WORK REQUEST →
Every line that contains the word "violet" is to be copied from the listing.

INFORMATION PROVIDED →
---------------

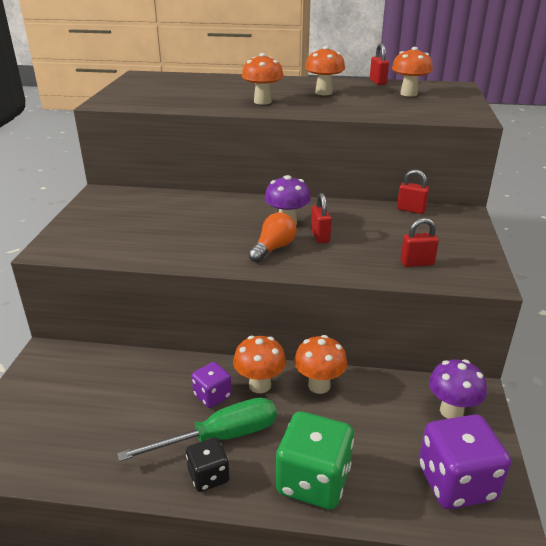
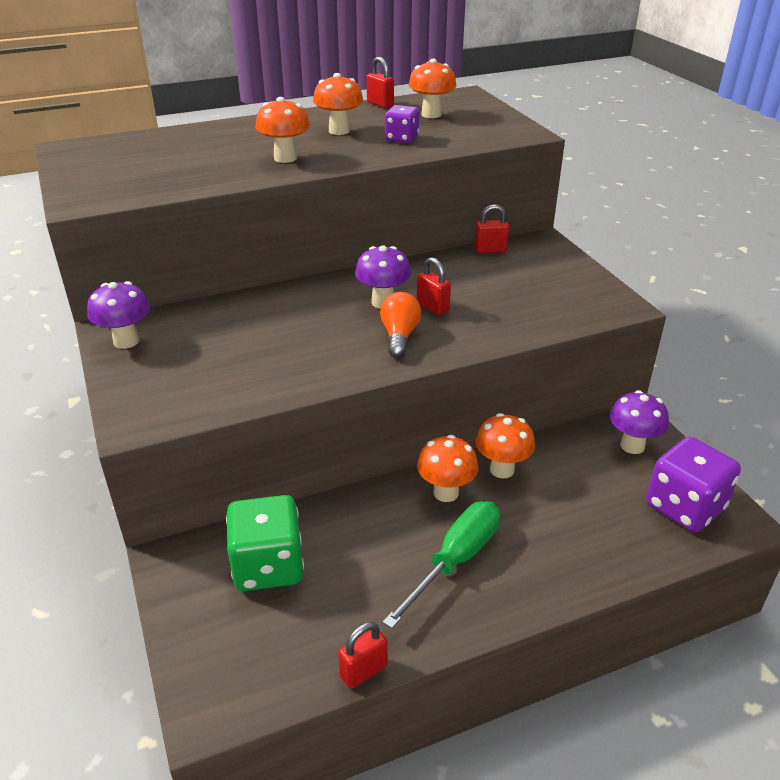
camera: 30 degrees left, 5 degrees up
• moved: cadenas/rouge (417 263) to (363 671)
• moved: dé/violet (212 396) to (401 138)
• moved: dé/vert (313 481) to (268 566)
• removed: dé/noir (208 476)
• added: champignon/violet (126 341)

---------------

PROBLEM SOLUTION →
• moved: dé/violet (212 396) to (401 138)
• added: champignon/violet (126 341)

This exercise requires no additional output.